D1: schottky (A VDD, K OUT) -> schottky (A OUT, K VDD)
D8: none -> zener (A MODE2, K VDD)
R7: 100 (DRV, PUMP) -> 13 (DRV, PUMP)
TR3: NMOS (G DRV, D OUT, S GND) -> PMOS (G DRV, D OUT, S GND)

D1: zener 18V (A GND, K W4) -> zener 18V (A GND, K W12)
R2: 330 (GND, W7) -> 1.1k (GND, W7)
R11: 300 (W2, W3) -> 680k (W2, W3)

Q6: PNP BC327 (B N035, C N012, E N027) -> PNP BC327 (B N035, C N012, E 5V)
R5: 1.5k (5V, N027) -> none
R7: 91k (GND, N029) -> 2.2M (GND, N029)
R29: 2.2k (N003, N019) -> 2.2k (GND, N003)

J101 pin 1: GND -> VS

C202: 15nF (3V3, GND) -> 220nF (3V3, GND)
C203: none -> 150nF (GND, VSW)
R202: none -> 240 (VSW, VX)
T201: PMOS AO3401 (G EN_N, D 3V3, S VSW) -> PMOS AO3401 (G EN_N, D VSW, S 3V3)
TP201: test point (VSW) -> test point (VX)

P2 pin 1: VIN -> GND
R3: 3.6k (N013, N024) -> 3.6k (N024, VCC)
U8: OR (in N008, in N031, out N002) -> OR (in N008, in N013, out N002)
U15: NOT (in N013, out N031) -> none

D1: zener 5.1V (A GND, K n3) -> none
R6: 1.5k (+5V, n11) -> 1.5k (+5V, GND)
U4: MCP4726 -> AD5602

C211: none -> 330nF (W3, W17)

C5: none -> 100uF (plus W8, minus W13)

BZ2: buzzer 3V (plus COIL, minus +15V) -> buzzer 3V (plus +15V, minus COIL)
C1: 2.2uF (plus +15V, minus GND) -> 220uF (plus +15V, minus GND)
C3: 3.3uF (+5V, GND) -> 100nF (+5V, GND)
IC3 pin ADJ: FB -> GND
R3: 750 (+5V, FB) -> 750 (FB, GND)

===============

§ TASK STATEMENT: Every entry should be given again exactly as written.

§ ANSWER SECTION:
D1: schottky (A VDD, K OUT) -> schottky (A OUT, K VDD)
D8: none -> zener (A MODE2, K VDD)
R7: 100 (DRV, PUMP) -> 13 (DRV, PUMP)
TR3: NMOS (G DRV, D OUT, S GND) -> PMOS (G DRV, D OUT, S GND)

D1: zener 18V (A GND, K W4) -> zener 18V (A GND, K W12)
R2: 330 (GND, W7) -> 1.1k (GND, W7)
R11: 300 (W2, W3) -> 680k (W2, W3)

Q6: PNP BC327 (B N035, C N012, E N027) -> PNP BC327 (B N035, C N012, E 5V)
R5: 1.5k (5V, N027) -> none
R7: 91k (GND, N029) -> 2.2M (GND, N029)
R29: 2.2k (N003, N019) -> 2.2k (GND, N003)

J101 pin 1: GND -> VS

C202: 15nF (3V3, GND) -> 220nF (3V3, GND)
C203: none -> 150nF (GND, VSW)
R202: none -> 240 (VSW, VX)
T201: PMOS AO3401 (G EN_N, D 3V3, S VSW) -> PMOS AO3401 (G EN_N, D VSW, S 3V3)
TP201: test point (VSW) -> test point (VX)

P2 pin 1: VIN -> GND
R3: 3.6k (N013, N024) -> 3.6k (N024, VCC)
U8: OR (in N008, in N031, out N002) -> OR (in N008, in N013, out N002)
U15: NOT (in N013, out N031) -> none

D1: zener 5.1V (A GND, K n3) -> none
R6: 1.5k (+5V, n11) -> 1.5k (+5V, GND)
U4: MCP4726 -> AD5602

C211: none -> 330nF (W3, W17)

C5: none -> 100uF (plus W8, minus W13)

BZ2: buzzer 3V (plus COIL, minus +15V) -> buzzer 3V (plus +15V, minus COIL)
C1: 2.2uF (plus +15V, minus GND) -> 220uF (plus +15V, minus GND)
C3: 3.3uF (+5V, GND) -> 100nF (+5V, GND)
IC3 pin ADJ: FB -> GND
R3: 750 (+5V, FB) -> 750 (FB, GND)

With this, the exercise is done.